> DATA FOR THIS EXERCISE:
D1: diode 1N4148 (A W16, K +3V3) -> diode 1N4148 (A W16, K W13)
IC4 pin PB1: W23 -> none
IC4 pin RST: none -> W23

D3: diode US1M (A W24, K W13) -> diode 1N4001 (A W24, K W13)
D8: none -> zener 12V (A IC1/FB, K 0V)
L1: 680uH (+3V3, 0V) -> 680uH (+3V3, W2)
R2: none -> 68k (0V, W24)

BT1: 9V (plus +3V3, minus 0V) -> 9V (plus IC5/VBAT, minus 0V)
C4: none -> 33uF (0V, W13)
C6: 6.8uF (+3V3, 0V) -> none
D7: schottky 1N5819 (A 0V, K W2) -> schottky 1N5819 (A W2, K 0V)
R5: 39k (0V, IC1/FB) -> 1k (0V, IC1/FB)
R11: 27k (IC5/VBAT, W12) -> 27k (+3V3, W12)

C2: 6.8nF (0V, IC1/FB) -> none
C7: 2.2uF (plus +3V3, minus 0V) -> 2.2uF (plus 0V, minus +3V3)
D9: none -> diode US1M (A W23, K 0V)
---
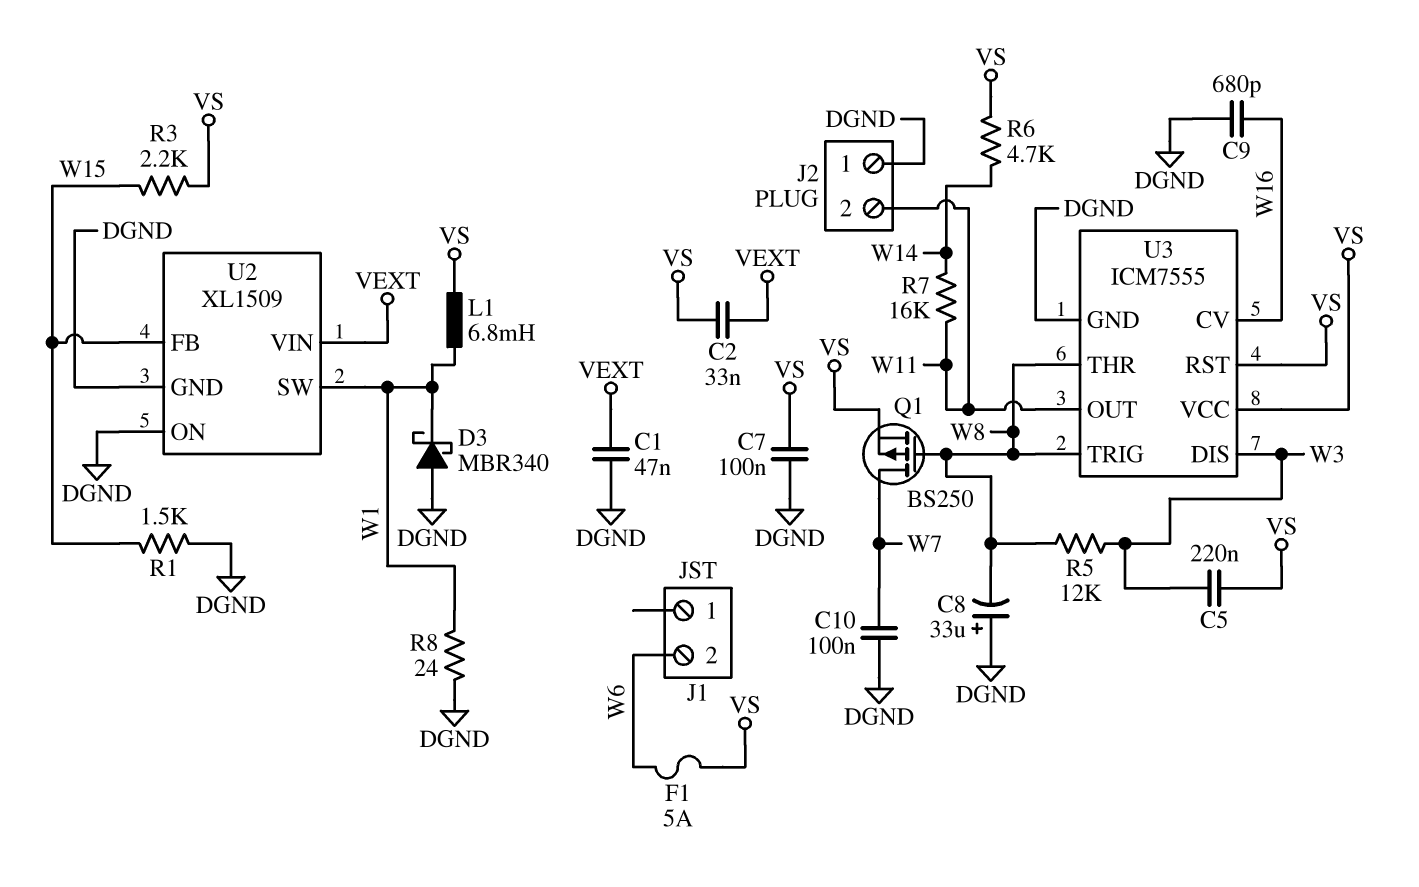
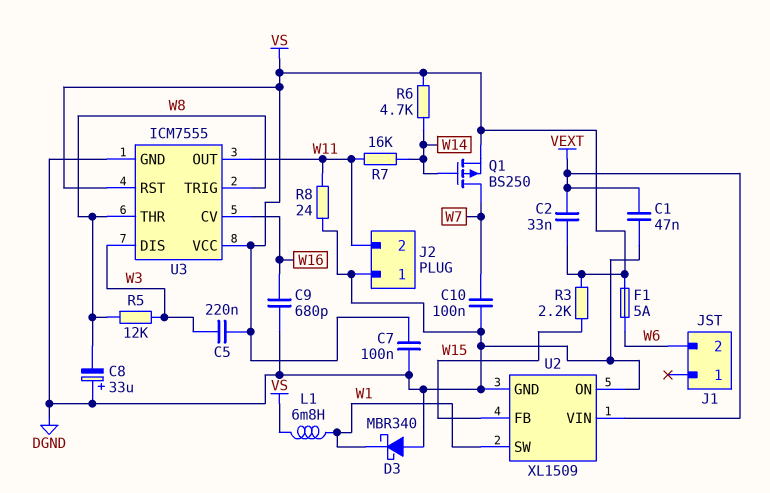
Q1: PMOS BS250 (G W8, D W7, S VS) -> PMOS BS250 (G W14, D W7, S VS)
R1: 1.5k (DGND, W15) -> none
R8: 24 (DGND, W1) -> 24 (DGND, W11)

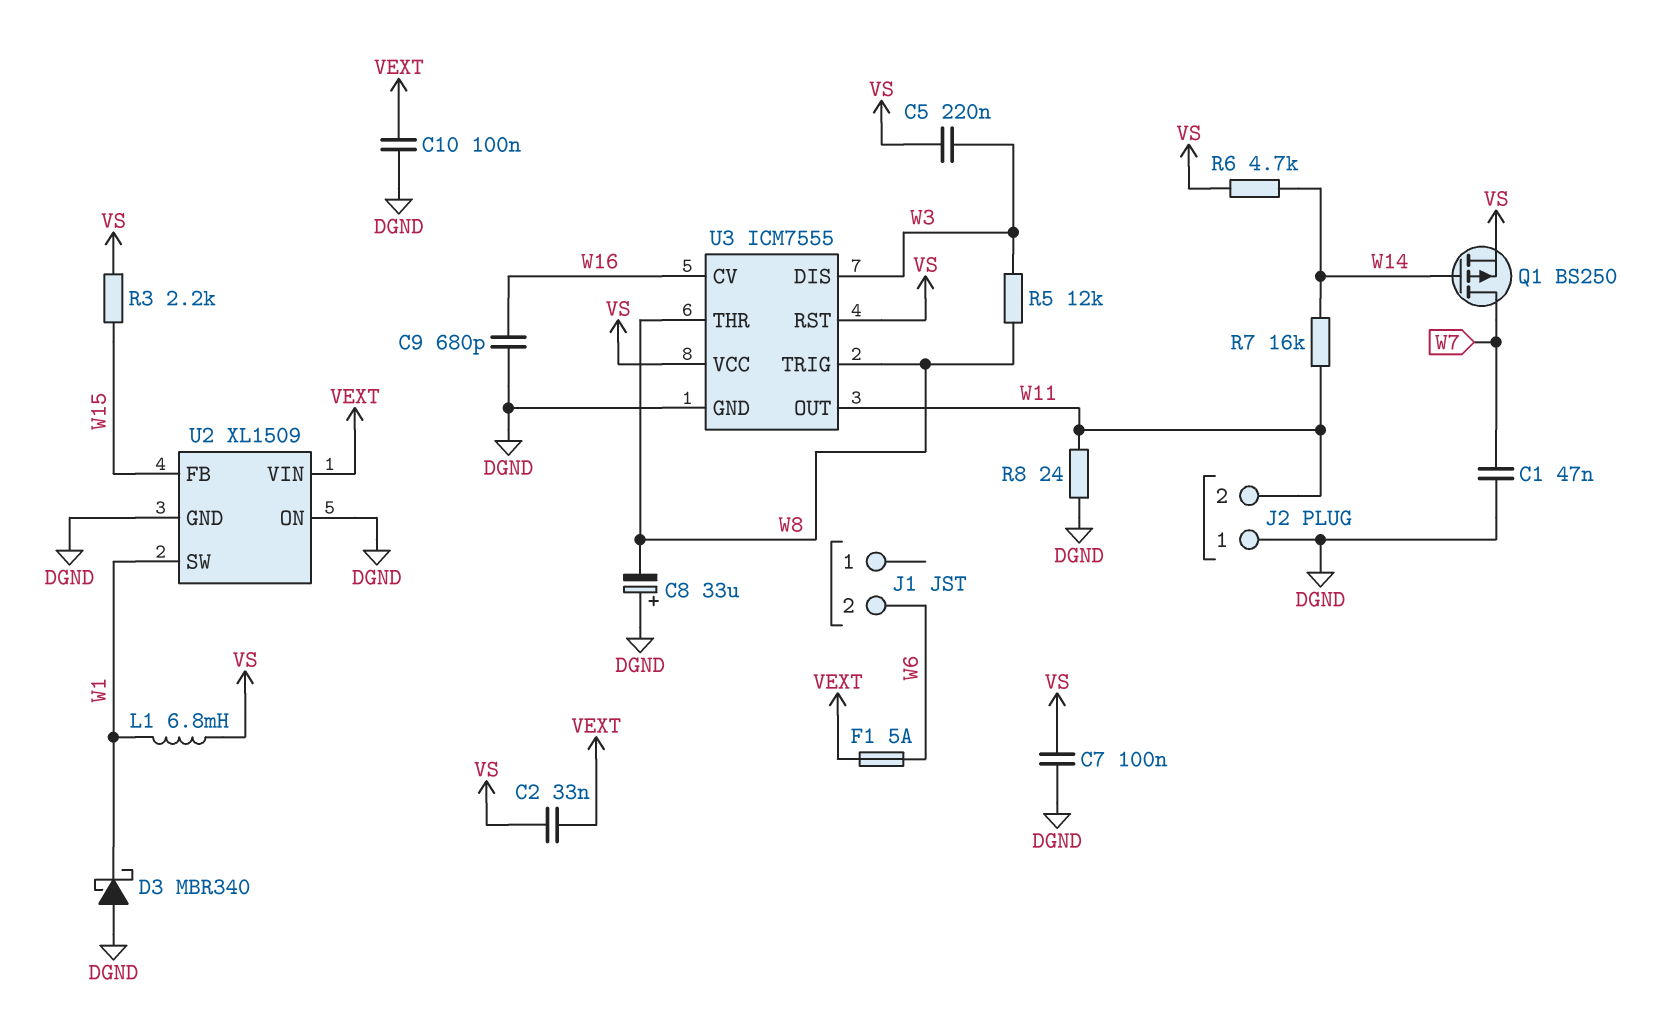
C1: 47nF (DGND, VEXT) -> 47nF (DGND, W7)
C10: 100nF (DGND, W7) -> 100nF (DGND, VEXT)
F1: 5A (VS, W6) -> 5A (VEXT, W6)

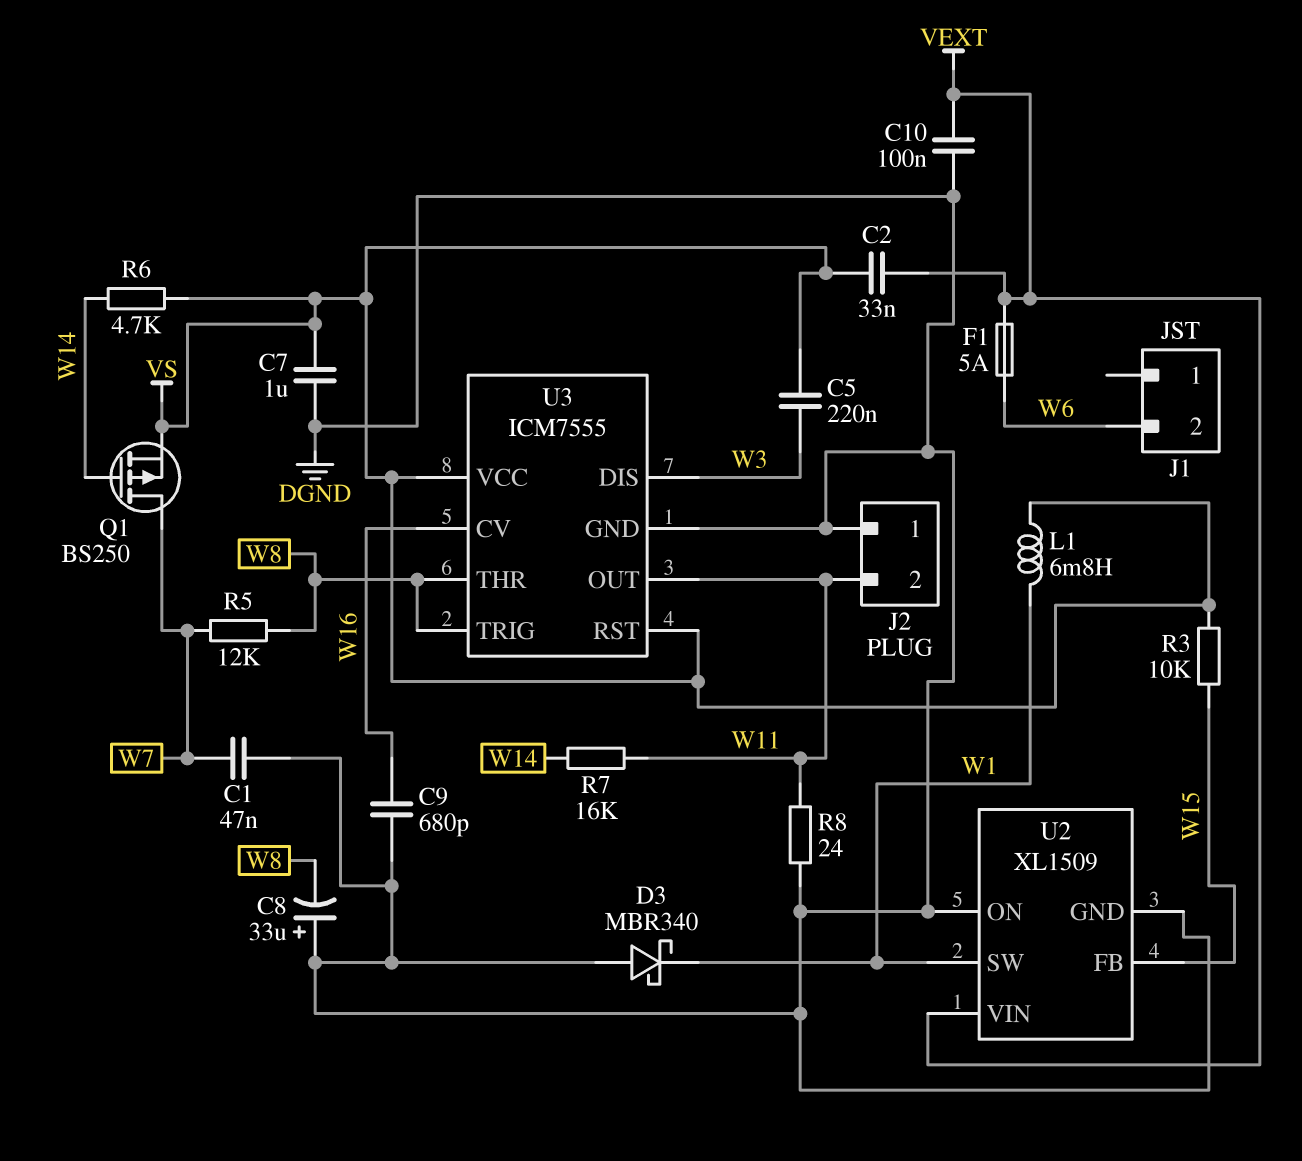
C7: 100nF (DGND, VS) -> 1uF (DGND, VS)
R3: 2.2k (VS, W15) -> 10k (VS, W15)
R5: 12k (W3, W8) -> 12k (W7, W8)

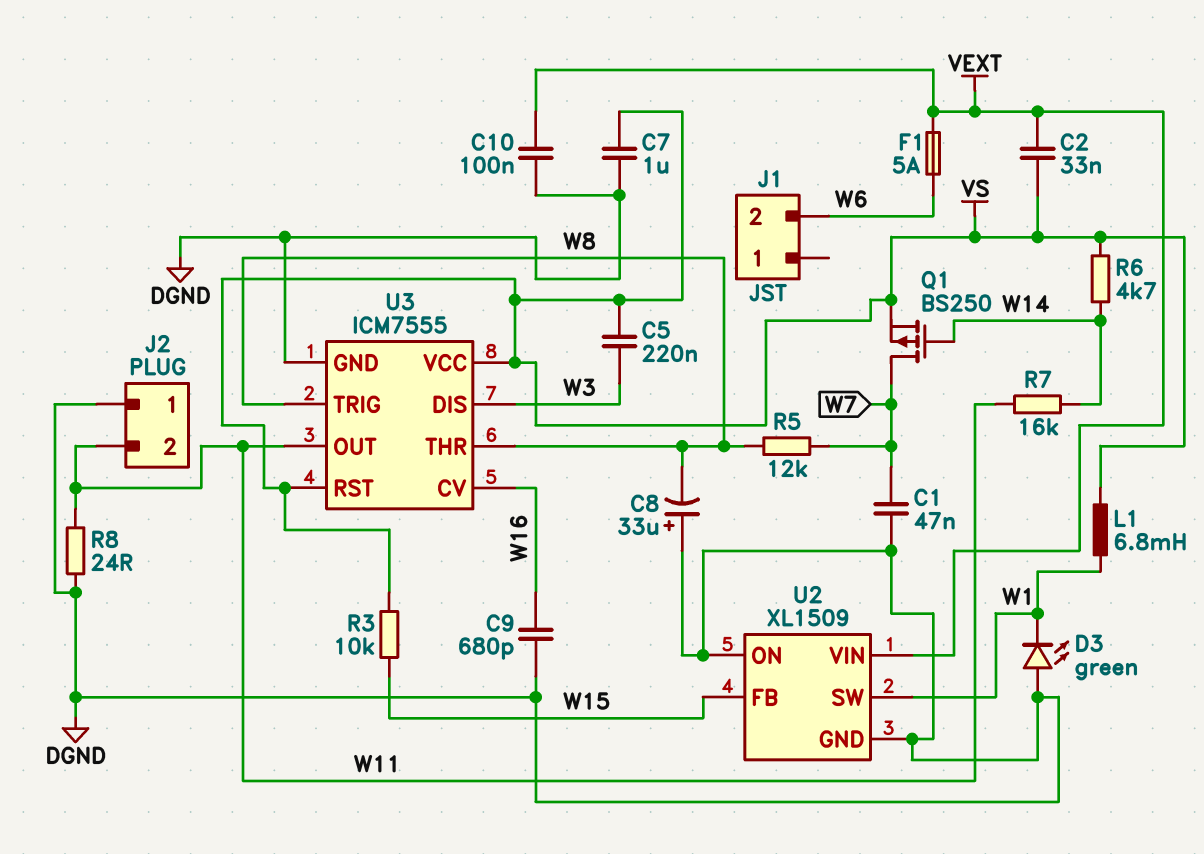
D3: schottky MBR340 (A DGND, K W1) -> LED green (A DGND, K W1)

> TASK OBJECTIVE:
Copy out the lines of the data where the string "schottky" occurs.

> RESPONSE TO THE EXERCISE:
D7: schottky 1N5819 (A 0V, K W2) -> schottky 1N5819 (A W2, K 0V)
D3: schottky MBR340 (A DGND, K W1) -> LED green (A DGND, K W1)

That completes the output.